* ENTRIES PROVIDED:
Content starts
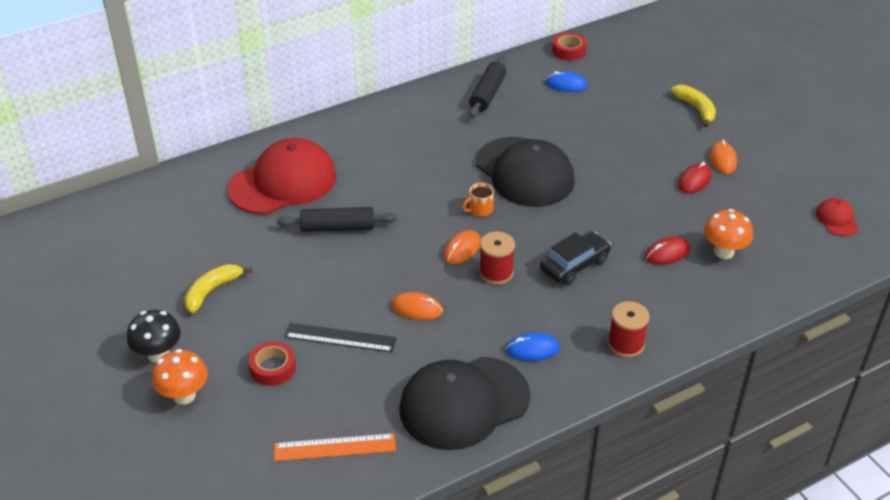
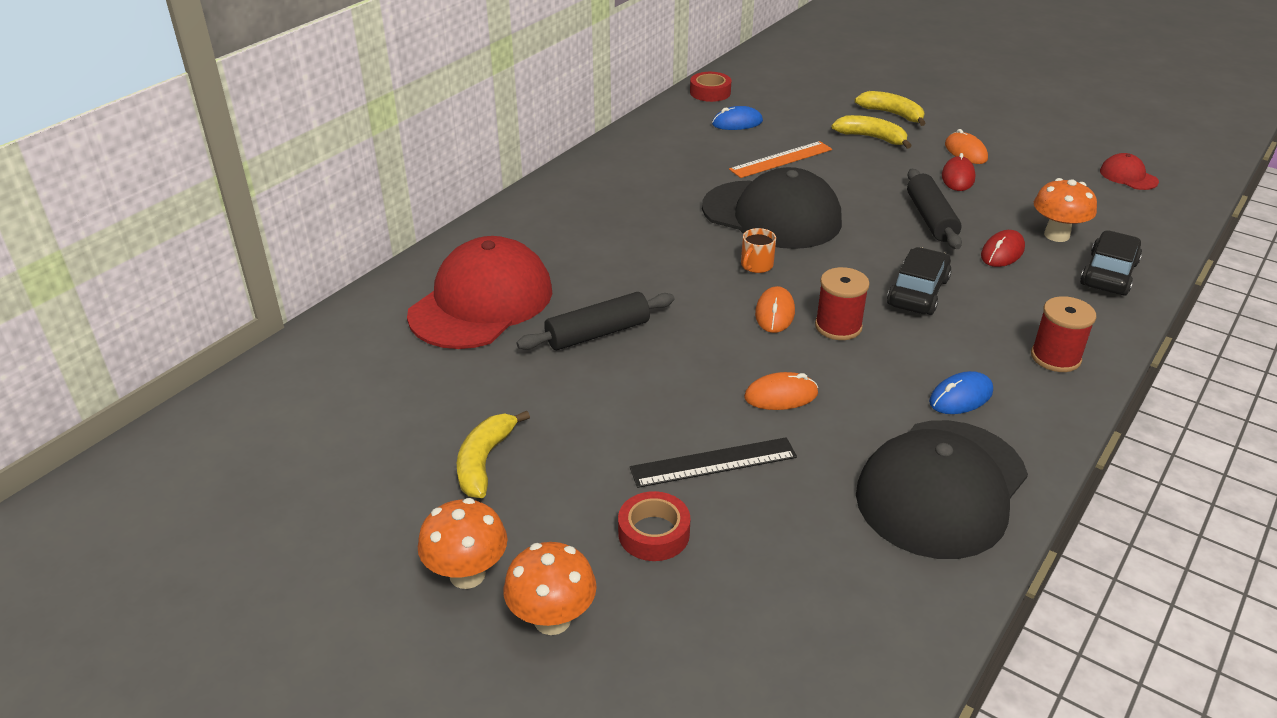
camera: 25 degrees left, 5 degrees down
(158, 354) = (467, 574): black mushroom -> orange mushroom
(335, 447) = (830, 609): orange ruler -> orange ruler (781, 159)
(487, 94) = (658, 151): black rolling pin -> black rolling pin (930, 218)
(659, 126) = (871, 138): none -> yellow banana
(731, 295) = (1108, 274): none -> black car

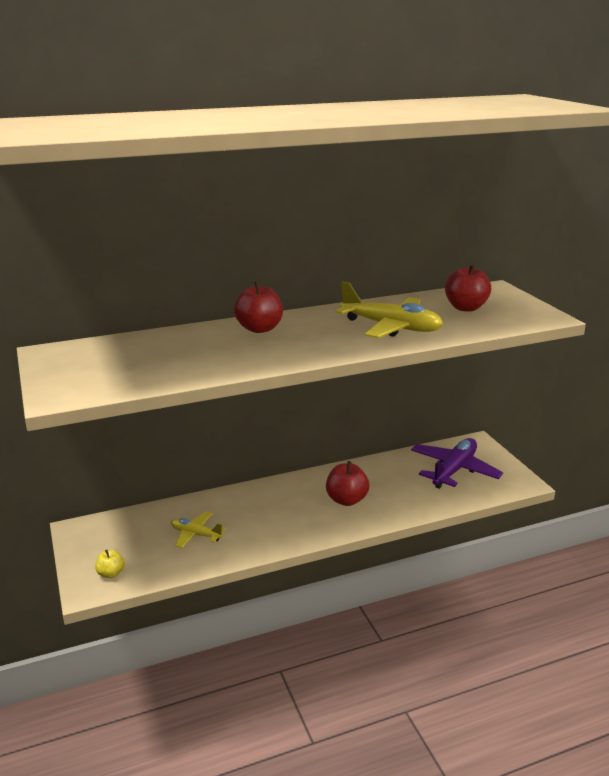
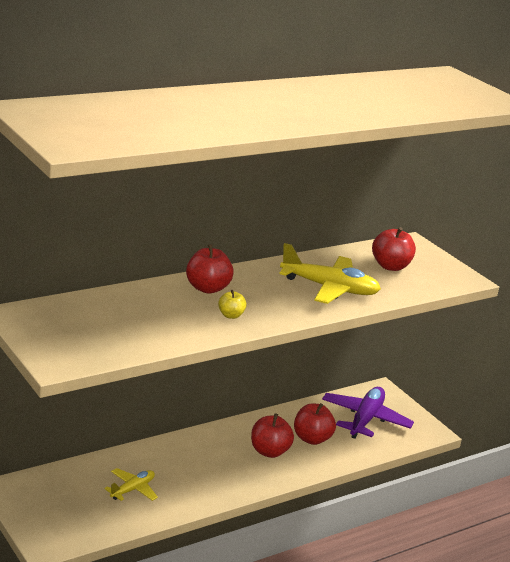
camera: 15 degrees left, 0 degrees up
(111, 573) = (63, 530): yellow apple -> yellow apple (230, 315)
(196, 534) = (132, 489): yellow plane -> yellow plane turned 120 degrees clockwise
(393, 488) = (311, 439): none -> red apple

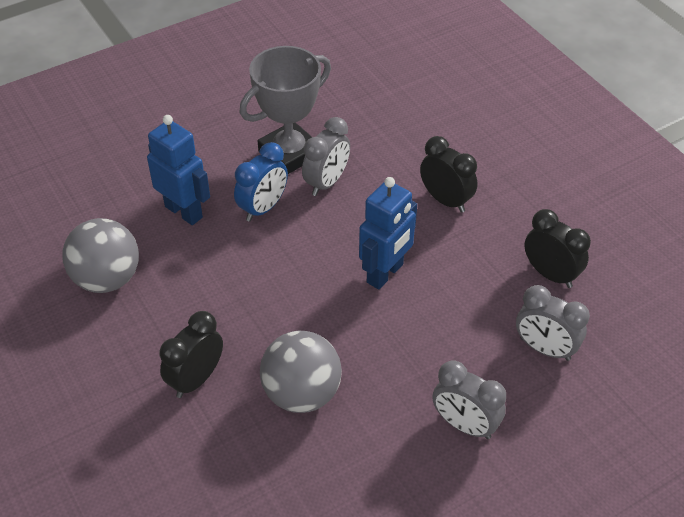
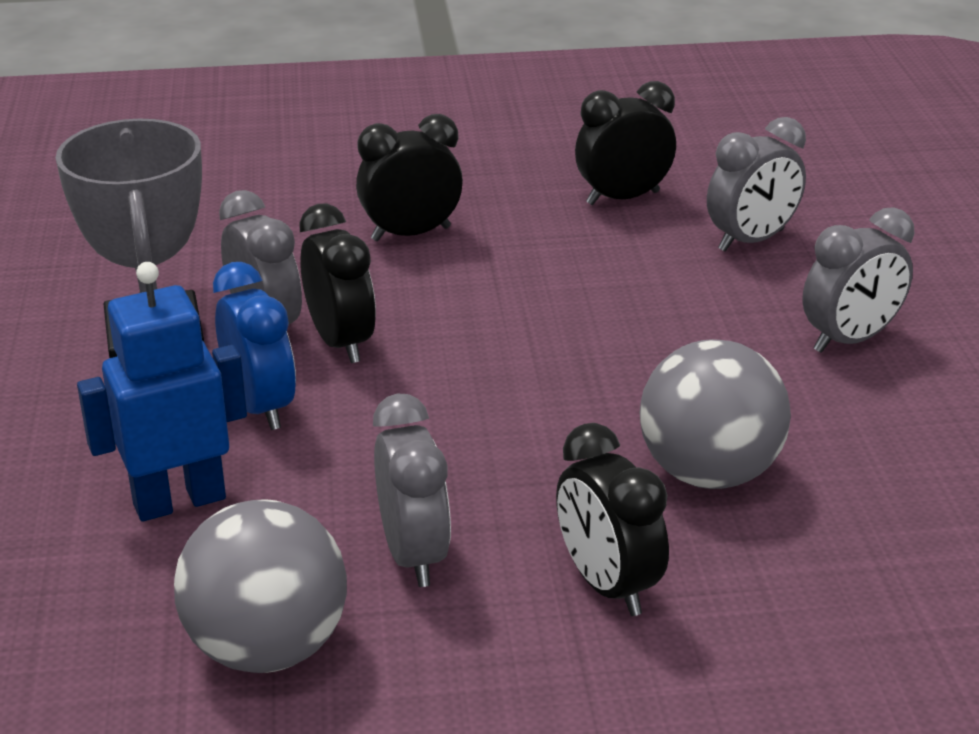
camera: 65 degrees left, 15 degrees down
(185, 302) = (413, 554): none -> grey clock
(330, 214) = (340, 342): none -> black clock
(385, 273) = (515, 326): blue robot -> none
Content ends
* WHAT YOU NEED TO DO: Give the records again exactly, minus the pictures.

* TASK OUTPUT:
camera: 25 degrees left, 5 degrees down
(158, 354) = (467, 574): black mushroom -> orange mushroom
(335, 447) = (830, 609): orange ruler -> orange ruler (781, 159)
(487, 94) = (658, 151): black rolling pin -> black rolling pin (930, 218)
(659, 126) = (871, 138): none -> yellow banana
(731, 295) = (1108, 274): none -> black car

camera: 15 degrees left, 0 degrees up
(111, 573) = (63, 530): yellow apple -> yellow apple (230, 315)
(196, 534) = (132, 489): yellow plane -> yellow plane turned 120 degrees clockwise
(393, 488) = (311, 439): none -> red apple

camera: 65 degrees left, 15 degrees down
(185, 302) = (413, 554): none -> grey clock
(330, 214) = (340, 342): none -> black clock
(385, 273) = (515, 326): blue robot -> none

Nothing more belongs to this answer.